* [Work required]:
Rewrite the data starting at its first line and ending at the line "road 2 (residential): [(231,21),(0,99)]", swapping "aerial image" for "satellite image" and changing nothing else. Leave the pictures out.

* [Listing]:
════

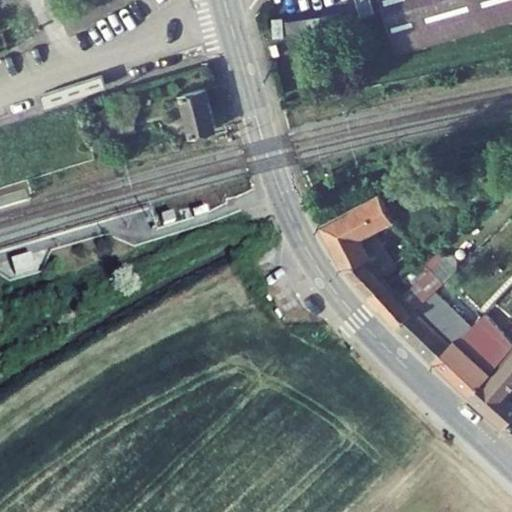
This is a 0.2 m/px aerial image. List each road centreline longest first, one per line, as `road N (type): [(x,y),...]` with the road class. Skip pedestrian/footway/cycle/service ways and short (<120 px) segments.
road 1 (tertiary): [(231,21),(270,164),(311,255),(378,338),(511,461)]
road 2 (residential): [(231,21),(0,99)]
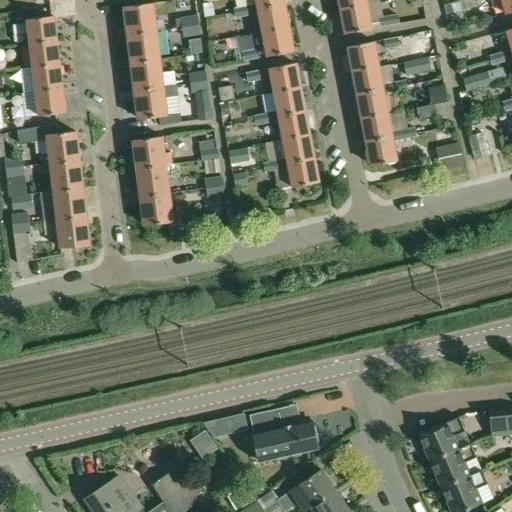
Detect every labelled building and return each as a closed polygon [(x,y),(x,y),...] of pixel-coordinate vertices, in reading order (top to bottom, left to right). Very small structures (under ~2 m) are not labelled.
[(255,0),(257,5),(233,9),(234,13),(284,4),(282,0),(255,0)] [(339,0),(341,9),(367,4),(366,0),(339,0)] [(476,0),(465,0),(444,6),(446,15),(478,5),(477,1),(476,0)] [(511,0),(476,0),(477,1),(481,0),(490,0),(492,6),(503,3),(506,13),(511,11),(511,0)] [(212,2),(204,3),(206,18),(214,16),(212,2)] [(367,4),(341,9),(345,33),(372,28),(384,26),(399,23),(398,14),(383,17),(380,2),(367,4)] [(153,3),(124,6),(128,35),(156,31),(155,22),(153,3)] [(284,4),(234,13),(235,18),(259,13),(262,32),(288,27),(284,4)] [(486,14),(474,17),(475,24),(488,20),(486,14)] [(53,15),(27,19),(30,43),(56,40),(53,15)] [(197,16),(180,18),(182,28),(198,26),(198,25),(197,16)] [(198,26),(182,28),(183,37),(200,35),(198,26)] [(288,27),(262,32),(267,56),(293,51),(288,27)] [(511,49),(489,55),(490,60),(511,53),(511,28),(506,30),(511,49)] [(156,31),(128,35),(131,63),(160,59),(156,31)] [(397,37),(383,40),(385,50),(387,49),(399,47),(397,37)] [(56,40),(30,43),(32,67),(59,64),(56,40)] [(374,41),(348,46),(352,70),(379,65),(374,41)] [(256,49),(242,52),(244,61),(258,58),(256,49)] [(511,53),(490,60),(492,64),(511,58),(511,53)] [(160,59),(131,63),(135,91),(164,87),(160,59)] [(428,59),(403,64),(405,76),(431,71),(428,59)] [(295,63),(269,68),(274,92),(300,87),(295,63)] [(59,64),(32,67),(35,91),(62,88),(59,64)] [(379,65),(352,70),(357,94),(407,84),(406,80),(393,82),(383,85),(379,65)] [(259,70),(245,73),(245,76),(247,82),(261,79),(259,70)] [(205,72),(188,74),(190,84),(206,81),(205,72)] [(487,72),(463,79),(466,91),(490,84),(487,72)] [(206,81),(190,84),(191,93),(195,92),(208,91),(206,81)] [(407,84),(357,94),(362,118),(388,112),(384,93),(408,89),(407,84)] [(445,85),(428,88),(431,104),(448,101),(445,85)] [(164,87),(135,91),(138,119),(165,116),(167,115),(165,99),(174,98),(173,86),(164,87)] [(277,111),(254,115),(255,120),(288,114),(304,111),(300,87),(274,92),(277,111)] [(62,88),(35,91),(38,116),(65,112),(62,88)] [(208,91),(195,92),(198,113),(210,111),(208,91)] [(226,103),(219,104),(221,115),(228,113),(226,103)] [(433,104),(417,108),(419,118),(438,114),(435,104),(433,104)] [(288,114),(255,120),(256,125),(279,121),(283,139),(290,138),(309,134),(304,111),(288,114)] [(388,112),(362,118),(366,141),(415,132),(414,127),(392,131),(388,112)] [(167,115),(165,116),(166,124),(182,122),(181,114),(176,114),(167,115)] [(57,123),(17,130),(20,143),(47,139),(49,153),(41,154),(43,164),(50,163),(79,159),(75,131),(58,133),(57,123)] [(12,131),(1,134),(4,154),(10,153),(8,141),(14,140),(12,131)] [(415,132),(366,141),(371,165),(397,160),(394,141),(416,137),(415,132)] [(483,133),(468,137),(474,158),(489,153),(483,133)] [(287,158),(263,163),(264,168),(314,158),(309,134),(290,138),(283,139),(287,158)] [(162,136),(133,140),(137,168),(166,165),(172,164),(170,151),(164,152),(162,136)] [(458,143),(436,148),(442,169),(463,164),(458,143)] [(247,148),(228,151),(230,163),(249,160),(247,148)] [(218,150),(200,152),(201,161),(208,161),(219,159),(218,150)] [(21,157),(4,159),(5,168),(22,166),(21,157)] [(314,158),(264,168),(265,173),(289,168),(292,187),(318,182),(314,158)] [(79,159),(50,163),(53,191),(82,188),(79,159)] [(166,165),(137,168),(141,197),(169,193),(166,165)] [(22,166),(5,168),(6,177),(23,175),(22,166)] [(245,173),(233,175),(235,187),(247,184),(245,173)] [(23,175),(6,177),(9,197),(12,197),(25,195),(23,175)] [(221,176),(204,178),(205,188),(223,185),(221,176)] [(223,185),(205,188),(207,199),(224,196),(223,185)] [(82,188),(53,191),(56,219),(85,216),(82,188)] [(169,193),(141,197),(145,225),(173,222),(169,193)] [(25,195),(12,197),(13,210),(31,208),(30,195),(25,195)] [(28,212),(11,214),(12,224),(29,222),(28,212)] [(85,216),(56,219),(58,233),(60,248),(88,245),(85,216)] [(29,222),(12,224),(17,263),(32,260),(27,233),(30,232),(29,222)] [(281,408),(250,415),(254,434),(253,434),(257,453),(275,449),(277,457),(318,448),(317,443),(318,441),(315,426),(313,426),(312,421),(285,427),(281,408)] [(506,410),(490,411),(492,437),(509,435),(506,410)] [(459,417),(418,434),(430,462),(460,449),(459,448),(454,436),(465,431),(459,417)] [(220,418),(204,422),(214,436),(224,434),(220,418)] [(460,449),(430,462),(441,488),(471,476),(471,475),(465,462),(477,457),(470,443),(459,448),(460,449)] [(166,474),(151,484),(164,502),(194,480),(180,461),(164,472),(166,474)] [(271,491),(258,500),(265,511),(282,511),(298,501),(304,511),(311,506),(335,489),(321,469),(297,486),(298,487),(279,500),(272,490),(271,491)] [(471,476),(441,488),(451,511),(461,511),(483,503),(477,489),(488,484),(482,470),(471,475),(471,476)] [(117,478),(87,499),(96,511),(131,511),(141,505),(123,479),(122,479),(122,478),(121,478),(120,477),(119,477),(118,477),(118,478),(117,478)] [(194,480),(164,502),(170,511),(181,511),(197,502),(194,496),(201,491),(194,480)] [(244,485),(227,496),(236,510),(241,507),(242,509),(250,504),(248,502),(253,499),(244,485)] [(335,489),(311,506),(315,511),(344,511),(349,509),(335,489)]
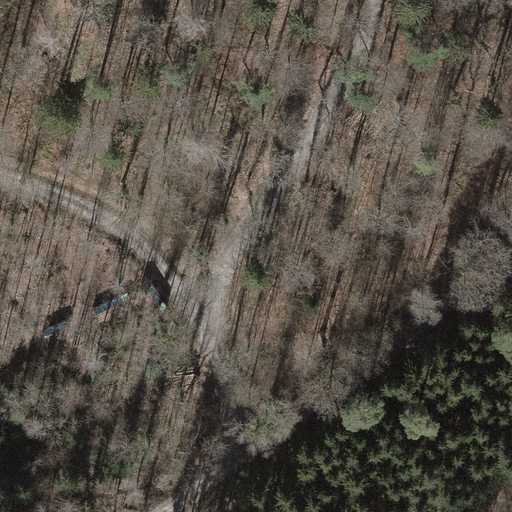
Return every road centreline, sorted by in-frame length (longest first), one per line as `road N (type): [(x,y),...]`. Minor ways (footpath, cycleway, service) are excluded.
road 1 (unclassified): [(157,511),(417,324),(511,241)]
road 2 (track): [(248,443),(189,308),(148,240),(104,211),(0,171)]
road 3 (track): [(378,0),(374,31),(344,88),(189,308)]
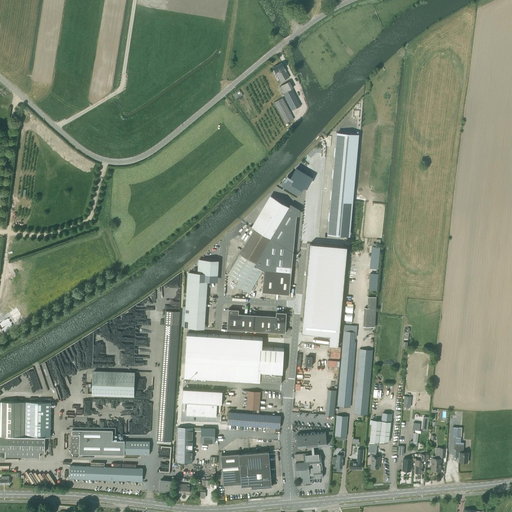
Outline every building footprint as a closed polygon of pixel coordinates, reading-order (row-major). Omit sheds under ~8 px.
[(282,63),(278,64),(273,67),(280,81),(289,77),(282,63)] [(292,110),(300,106),(291,88),(292,88),(289,82),(280,86),(283,93),(286,91),(288,95),(285,96),(292,110)] [(285,123),(293,119),(282,98),(274,102),(285,123)] [(328,234),(348,235),(357,135),(337,133),(328,234)] [(308,161),(315,154),(312,151),(305,158),(308,161)] [(288,175),(282,185),(298,194),(302,188),(303,185),(307,187),(312,178),(296,168),(291,177),(288,175)] [(263,292),(262,292),(289,294),(297,211),(273,197),(228,273),(238,279),(236,285),(248,293),(251,290),(263,292)] [(329,345),(338,346),(347,247),(310,243),(302,333),(330,335),(329,345)] [(216,261),(199,260),(198,273),(188,273),(184,327),(202,328),(205,274),(215,275),(216,268),(216,261)] [(369,290),(377,290),(378,273),(370,273),(369,290)] [(364,308),(363,326),(375,327),(377,297),(368,297),(368,308),(364,308)] [(286,312),(276,312),(276,316),(238,314),(239,310),(228,309),(227,329),(285,333),(286,312)] [(165,310),(164,324),(158,421),(161,421),(160,440),(171,441),(179,325),(180,311),(165,310)] [(0,322),(0,326),(0,328),(11,322),(8,318),(0,322)] [(337,406),(349,407),(356,332),(344,331),(337,406)] [(188,332),(184,378),(259,384),(259,381),(261,381),(262,383),(266,381),(267,383),(271,381),(272,383),(276,381),(277,383),(280,381),(282,383),(278,376),(278,374),(281,374),(283,348),(261,347),(262,337),(188,332)] [(366,415),(372,350),(360,349),(354,414),(366,415)] [(93,372),(92,393),(134,395),(135,374),(93,372)] [(206,403),(217,404),(221,404),(222,391),(182,389),(181,402),(186,402),(196,402),(206,403)] [(381,397),(382,389),(374,389),(374,397),(381,397)] [(259,409),(260,392),(248,391),(247,409),(259,409)] [(403,407),(411,407),(411,396),(404,395),(403,407)] [(1,401),(0,401),(0,435),(5,436),(5,456),(40,457),(40,452),(45,452),(46,437),(51,437),(51,402),(26,402),(1,401)] [(186,402),(185,415),(195,415),(196,402),(186,402)] [(205,416),(206,403),(196,402),(195,415),(205,416)] [(217,404),(206,403),(205,416),(216,417),(217,404)] [(326,404),(325,414),(334,415),(335,405),(326,404)] [(227,424),(268,427),(267,432),(275,433),(275,428),(279,428),(280,416),(228,412),(227,424)] [(389,441),(391,422),(392,414),(382,413),(381,424),(372,423),(373,420),(372,420),(369,443),(377,443),(378,443),(378,442),(389,441)] [(346,437),(347,416),(337,415),(335,436),(346,437)] [(193,427),(178,427),(177,462),(192,463),(193,427)] [(201,442),(215,443),(215,428),(201,427),(201,442)] [(149,454),(150,441),(112,441),(112,430),(72,430),(72,434),(71,453),(149,454)] [(322,472),(322,470),(321,452),(314,452),(314,446),(327,445),(326,432),(296,434),(298,448),(311,447),(312,453),(294,454),(296,477),(301,477),(301,483),(310,483),(310,478),(323,477),(322,472)] [(369,443),(368,452),(371,453),(370,456),(372,456),(371,468),(378,469),(379,461),(380,461),(380,457),(377,457),(378,456),(376,453),(376,444),(369,443)] [(170,471),(172,446),(162,445),(162,452),(165,452),(164,465),(160,465),(160,471),(170,471)] [(468,462),(468,453),(463,452),(463,446),(454,445),(454,455),(459,455),(459,462),(463,462),(463,463),(467,463),(467,462),(468,462)] [(357,462),(350,461),(349,469),(354,469),(354,468),(361,469),(362,459),(363,459),(363,449),(358,448),(357,462)] [(272,486),(270,461),(269,451),(221,455),(223,485),(241,484),(241,486),(251,485),(251,488),(272,486)] [(342,467),(343,453),(340,453),(340,455),(337,455),(337,458),(333,457),(332,463),(336,463),(336,466),(337,467),(341,468),(341,467),(342,467)] [(423,461),(423,460),(426,460),(426,454),(421,454),(421,460),(415,460),(414,473),(422,473),(423,461)] [(441,471),(441,459),(432,458),(431,471),(441,471)] [(411,459),(403,459),(402,470),(410,471),(411,459)] [(143,468),(70,465),(70,477),(142,481),(143,468)] [(170,491),(170,481),(160,480),(160,490),(170,491)] [(189,493),(189,486),(186,486),(187,484),(180,484),(179,492),(189,493)]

════

* [Written reply]:
This is a 0.2 m/px satellite image. List each road centreline longest first, one per line, as `road N (type): [(x,y),...]` with the road class. Skip pedestrian/footway/cycle/service ways and short (<120 px) segments.
road 1 (tertiary): [(231,21),(270,164),(311,255),(378,338),(511,461)]
road 2 (residential): [(231,21),(0,99)]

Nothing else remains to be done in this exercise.